Assigned task – Restate exactly, and only, the lines from the one with "added: red light" through the end of the data, with both of those end lines kept. Drop any pictures.

---------- Task inputs ----------

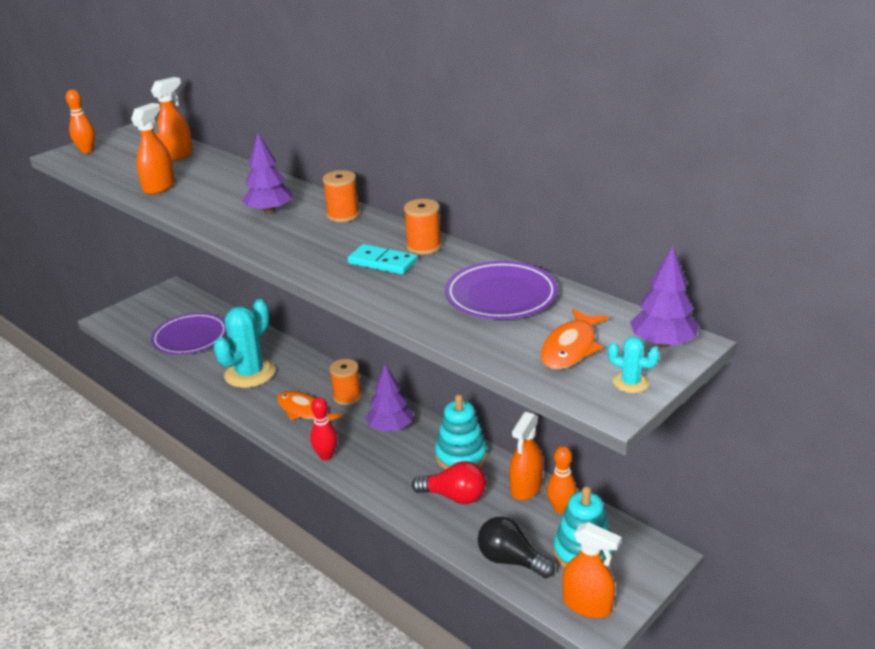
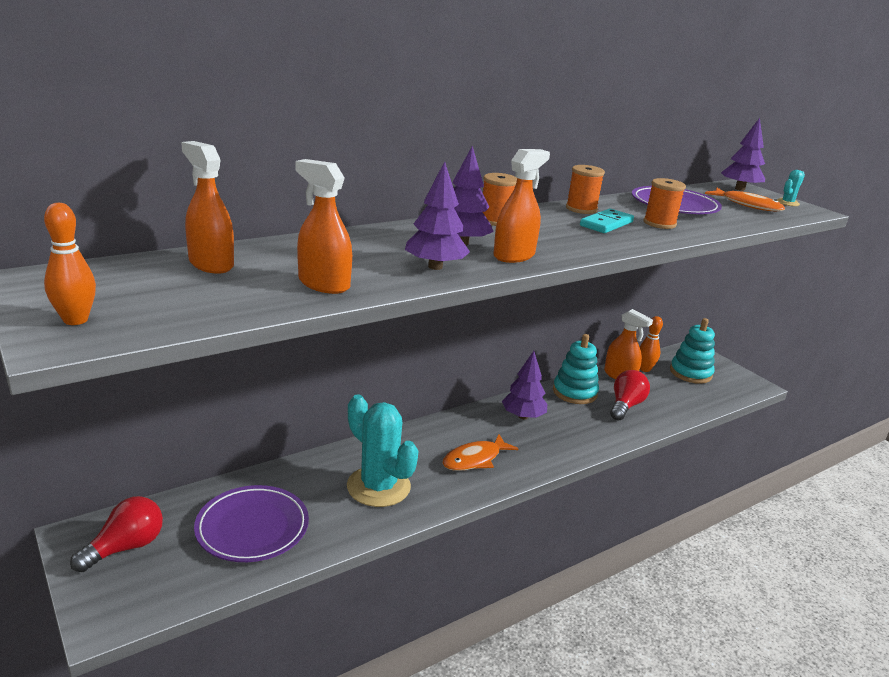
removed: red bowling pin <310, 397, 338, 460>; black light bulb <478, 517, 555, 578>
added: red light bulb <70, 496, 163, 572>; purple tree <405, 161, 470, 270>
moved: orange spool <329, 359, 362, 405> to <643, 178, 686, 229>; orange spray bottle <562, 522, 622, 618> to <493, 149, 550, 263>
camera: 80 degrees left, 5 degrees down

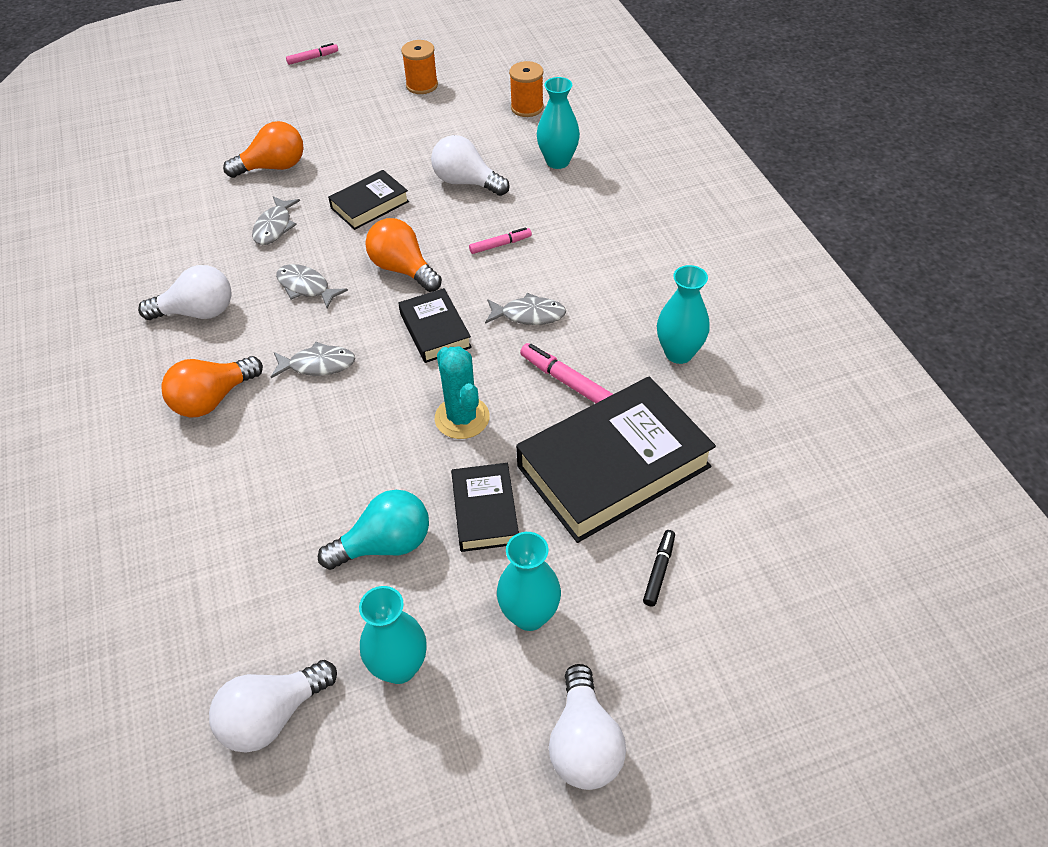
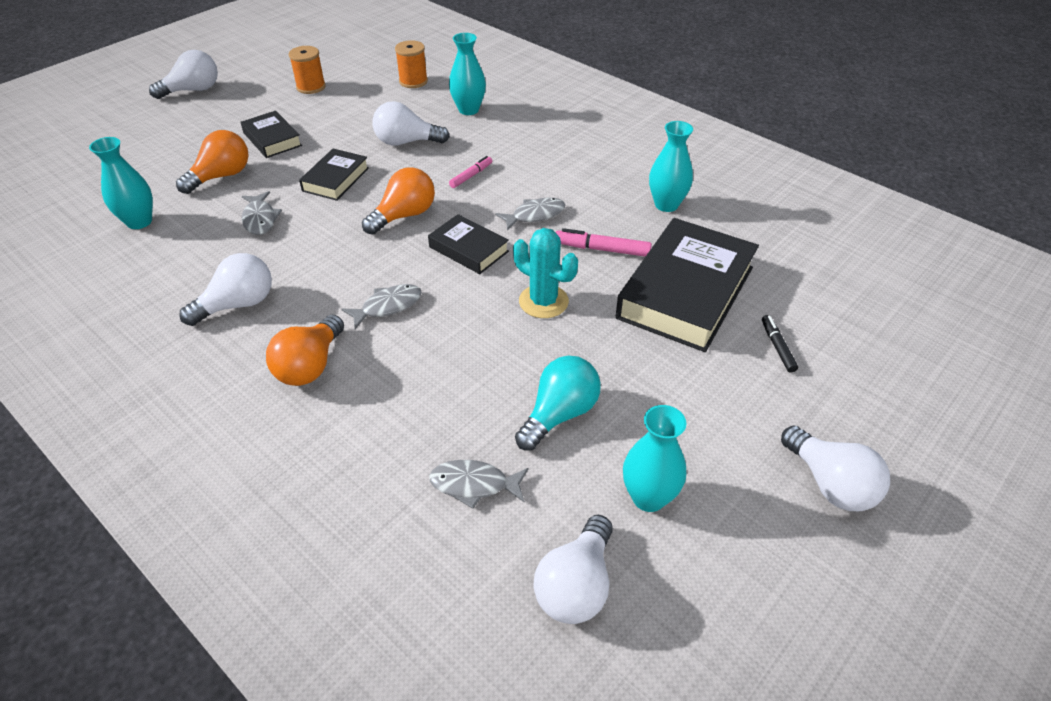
moved: grey fish <276, 264, 348, 309> to <429, 460, 528, 509>; black book <451, 463, 519, 552> to <240, 111, 302, 158>; turquoise vase <497, 532, 561, 631> to <89, 137, 153, 229>
replaced: pink marker <286, 43, 338, 65> to white light bulb <149, 50, 218, 99>
turned: orange light bulb <365, 218, 442, 292> = <362, 167, 435, 235> 120 degrees clockwise
camera: 30 degrees left, 5 degrees down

----------

Solved problem –
added: red light bulb <70, 496, 163, 572>; purple tree <405, 161, 470, 270>
moved: orange spool <329, 359, 362, 405> to <643, 178, 686, 229>; orange spray bottle <562, 522, 622, 618> to <493, 149, 550, 263>
camera: 80 degrees left, 5 degrees down

moved: grey fish <276, 264, 348, 309> to <429, 460, 528, 509>; black book <451, 463, 519, 552> to <240, 111, 302, 158>; turquoise vase <497, 532, 561, 631> to <89, 137, 153, 229>
replaced: pink marker <286, 43, 338, 65> to white light bulb <149, 50, 218, 99>
turned: orange light bulb <365, 218, 442, 292> = <362, 167, 435, 235> 120 degrees clockwise
camera: 30 degrees left, 5 degrees down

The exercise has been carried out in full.